Problem description:
The span to be transcribed begins with the line that contains "SONAR3 pin ECHO: D14 -> D34" and ends with the last line of the listing; copy it exactly and include nothing else.

----------------------------------------

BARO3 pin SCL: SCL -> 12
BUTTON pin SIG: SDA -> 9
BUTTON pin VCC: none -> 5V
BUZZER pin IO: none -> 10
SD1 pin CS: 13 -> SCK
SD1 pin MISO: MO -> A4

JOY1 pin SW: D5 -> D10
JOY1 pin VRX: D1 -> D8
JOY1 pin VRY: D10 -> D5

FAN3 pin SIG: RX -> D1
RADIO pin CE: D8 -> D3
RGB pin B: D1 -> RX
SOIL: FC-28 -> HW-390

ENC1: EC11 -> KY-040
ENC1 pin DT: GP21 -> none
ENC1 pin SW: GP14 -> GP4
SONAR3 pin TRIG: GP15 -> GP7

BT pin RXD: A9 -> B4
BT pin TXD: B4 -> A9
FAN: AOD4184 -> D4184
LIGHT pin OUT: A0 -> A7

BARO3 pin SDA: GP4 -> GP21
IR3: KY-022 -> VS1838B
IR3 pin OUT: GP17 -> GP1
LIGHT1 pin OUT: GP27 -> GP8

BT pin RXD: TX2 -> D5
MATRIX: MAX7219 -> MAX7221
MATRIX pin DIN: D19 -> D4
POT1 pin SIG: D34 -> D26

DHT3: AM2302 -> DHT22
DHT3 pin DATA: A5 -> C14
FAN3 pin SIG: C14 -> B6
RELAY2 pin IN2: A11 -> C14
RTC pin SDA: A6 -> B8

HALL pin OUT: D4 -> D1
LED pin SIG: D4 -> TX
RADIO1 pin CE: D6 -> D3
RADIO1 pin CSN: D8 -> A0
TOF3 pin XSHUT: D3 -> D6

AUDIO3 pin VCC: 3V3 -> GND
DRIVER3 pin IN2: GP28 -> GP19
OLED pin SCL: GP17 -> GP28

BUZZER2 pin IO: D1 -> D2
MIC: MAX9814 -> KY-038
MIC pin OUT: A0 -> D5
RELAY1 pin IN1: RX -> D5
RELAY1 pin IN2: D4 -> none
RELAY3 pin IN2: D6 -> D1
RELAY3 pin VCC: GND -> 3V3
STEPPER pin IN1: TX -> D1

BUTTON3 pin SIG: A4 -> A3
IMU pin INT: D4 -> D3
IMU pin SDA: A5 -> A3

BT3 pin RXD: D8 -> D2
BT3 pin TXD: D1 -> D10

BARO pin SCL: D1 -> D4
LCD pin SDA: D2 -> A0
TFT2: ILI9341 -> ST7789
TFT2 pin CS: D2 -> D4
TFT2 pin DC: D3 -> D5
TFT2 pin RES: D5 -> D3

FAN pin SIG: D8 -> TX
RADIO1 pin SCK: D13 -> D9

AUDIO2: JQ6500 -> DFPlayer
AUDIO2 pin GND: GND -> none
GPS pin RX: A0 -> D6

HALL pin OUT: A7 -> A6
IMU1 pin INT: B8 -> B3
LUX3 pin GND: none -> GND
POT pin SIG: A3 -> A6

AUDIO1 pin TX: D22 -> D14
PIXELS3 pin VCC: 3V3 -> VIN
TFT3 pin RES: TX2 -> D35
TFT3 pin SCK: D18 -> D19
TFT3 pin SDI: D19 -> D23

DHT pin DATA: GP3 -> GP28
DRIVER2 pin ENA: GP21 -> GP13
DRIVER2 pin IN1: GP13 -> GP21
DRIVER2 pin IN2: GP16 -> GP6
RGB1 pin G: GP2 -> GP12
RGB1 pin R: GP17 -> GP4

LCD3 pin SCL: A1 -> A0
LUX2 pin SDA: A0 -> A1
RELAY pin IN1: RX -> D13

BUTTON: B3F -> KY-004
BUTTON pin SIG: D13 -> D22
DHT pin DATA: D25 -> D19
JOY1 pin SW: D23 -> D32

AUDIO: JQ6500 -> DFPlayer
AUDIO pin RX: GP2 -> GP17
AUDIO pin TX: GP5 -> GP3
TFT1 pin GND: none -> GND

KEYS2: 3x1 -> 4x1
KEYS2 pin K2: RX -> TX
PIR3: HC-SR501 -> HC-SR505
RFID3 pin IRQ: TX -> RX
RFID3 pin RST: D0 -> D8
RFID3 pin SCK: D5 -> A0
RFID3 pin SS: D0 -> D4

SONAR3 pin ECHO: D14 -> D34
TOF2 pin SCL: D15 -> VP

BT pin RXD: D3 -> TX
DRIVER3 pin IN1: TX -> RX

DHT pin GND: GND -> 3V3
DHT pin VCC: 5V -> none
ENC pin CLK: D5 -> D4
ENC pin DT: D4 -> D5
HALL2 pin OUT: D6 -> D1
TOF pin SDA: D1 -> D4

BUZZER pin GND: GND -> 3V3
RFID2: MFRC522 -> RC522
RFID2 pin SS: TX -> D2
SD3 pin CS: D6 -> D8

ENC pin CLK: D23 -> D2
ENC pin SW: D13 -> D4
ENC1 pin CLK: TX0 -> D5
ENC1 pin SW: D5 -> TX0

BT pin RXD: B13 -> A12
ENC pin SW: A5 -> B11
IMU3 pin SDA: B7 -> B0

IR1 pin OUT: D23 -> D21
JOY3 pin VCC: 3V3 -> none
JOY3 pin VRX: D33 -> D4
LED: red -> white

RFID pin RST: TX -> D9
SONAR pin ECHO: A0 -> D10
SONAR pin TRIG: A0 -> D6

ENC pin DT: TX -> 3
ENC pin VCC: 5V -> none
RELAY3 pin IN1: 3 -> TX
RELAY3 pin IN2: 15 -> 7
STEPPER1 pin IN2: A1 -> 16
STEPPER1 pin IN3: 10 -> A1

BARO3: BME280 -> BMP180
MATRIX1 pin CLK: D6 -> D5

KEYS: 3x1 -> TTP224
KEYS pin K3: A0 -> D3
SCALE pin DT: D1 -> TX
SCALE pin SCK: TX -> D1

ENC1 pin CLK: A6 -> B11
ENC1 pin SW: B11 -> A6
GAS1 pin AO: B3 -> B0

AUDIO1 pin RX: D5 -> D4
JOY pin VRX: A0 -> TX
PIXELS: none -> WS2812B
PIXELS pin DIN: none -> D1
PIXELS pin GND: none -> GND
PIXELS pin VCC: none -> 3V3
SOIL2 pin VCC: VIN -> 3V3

----------------------------------------

Output of the exercise:
SONAR3 pin ECHO: D14 -> D34
TOF2 pin SCL: D15 -> VP

BT pin RXD: D3 -> TX
DRIVER3 pin IN1: TX -> RX

DHT pin GND: GND -> 3V3
DHT pin VCC: 5V -> none
ENC pin CLK: D5 -> D4
ENC pin DT: D4 -> D5
HALL2 pin OUT: D6 -> D1
TOF pin SDA: D1 -> D4

BUZZER pin GND: GND -> 3V3
RFID2: MFRC522 -> RC522
RFID2 pin SS: TX -> D2
SD3 pin CS: D6 -> D8

ENC pin CLK: D23 -> D2
ENC pin SW: D13 -> D4
ENC1 pin CLK: TX0 -> D5
ENC1 pin SW: D5 -> TX0

BT pin RXD: B13 -> A12
ENC pin SW: A5 -> B11
IMU3 pin SDA: B7 -> B0

IR1 pin OUT: D23 -> D21
JOY3 pin VCC: 3V3 -> none
JOY3 pin VRX: D33 -> D4
LED: red -> white

RFID pin RST: TX -> D9
SONAR pin ECHO: A0 -> D10
SONAR pin TRIG: A0 -> D6

ENC pin DT: TX -> 3
ENC pin VCC: 5V -> none
RELAY3 pin IN1: 3 -> TX
RELAY3 pin IN2: 15 -> 7
STEPPER1 pin IN2: A1 -> 16
STEPPER1 pin IN3: 10 -> A1

BARO3: BME280 -> BMP180
MATRIX1 pin CLK: D6 -> D5

KEYS: 3x1 -> TTP224
KEYS pin K3: A0 -> D3
SCALE pin DT: D1 -> TX
SCALE pin SCK: TX -> D1

ENC1 pin CLK: A6 -> B11
ENC1 pin SW: B11 -> A6
GAS1 pin AO: B3 -> B0

AUDIO1 pin RX: D5 -> D4
JOY pin VRX: A0 -> TX
PIXELS: none -> WS2812B
PIXELS pin DIN: none -> D1
PIXELS pin GND: none -> GND
PIXELS pin VCC: none -> 3V3
SOIL2 pin VCC: VIN -> 3V3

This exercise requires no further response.